▸ About this exercise
Restate exactly the lines from the top of the listing below to the line containing "gray cross: rotated"; the remaining lines are not wanted.

»»

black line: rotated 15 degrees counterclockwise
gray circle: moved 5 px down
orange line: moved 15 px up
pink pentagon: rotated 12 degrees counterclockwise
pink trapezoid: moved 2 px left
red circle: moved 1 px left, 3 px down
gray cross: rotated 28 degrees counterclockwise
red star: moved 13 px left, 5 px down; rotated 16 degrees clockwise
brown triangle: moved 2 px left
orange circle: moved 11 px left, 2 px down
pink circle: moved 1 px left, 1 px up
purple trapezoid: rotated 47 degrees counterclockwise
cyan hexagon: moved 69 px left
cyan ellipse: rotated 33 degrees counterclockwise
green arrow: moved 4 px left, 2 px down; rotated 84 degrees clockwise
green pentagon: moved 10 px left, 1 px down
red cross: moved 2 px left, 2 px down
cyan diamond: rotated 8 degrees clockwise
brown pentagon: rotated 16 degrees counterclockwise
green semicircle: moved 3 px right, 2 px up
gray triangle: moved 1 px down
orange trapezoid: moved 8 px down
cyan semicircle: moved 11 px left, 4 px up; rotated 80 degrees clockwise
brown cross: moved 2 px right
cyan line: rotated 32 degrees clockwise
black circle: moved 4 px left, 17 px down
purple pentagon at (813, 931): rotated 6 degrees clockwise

««

▸ Result of the exercise
black line: rotated 15 degrees counterclockwise
gray circle: moved 5 px down
orange line: moved 15 px up
pink pentagon: rotated 12 degrees counterclockwise
pink trapezoid: moved 2 px left
red circle: moved 1 px left, 3 px down
gray cross: rotated 28 degrees counterclockwise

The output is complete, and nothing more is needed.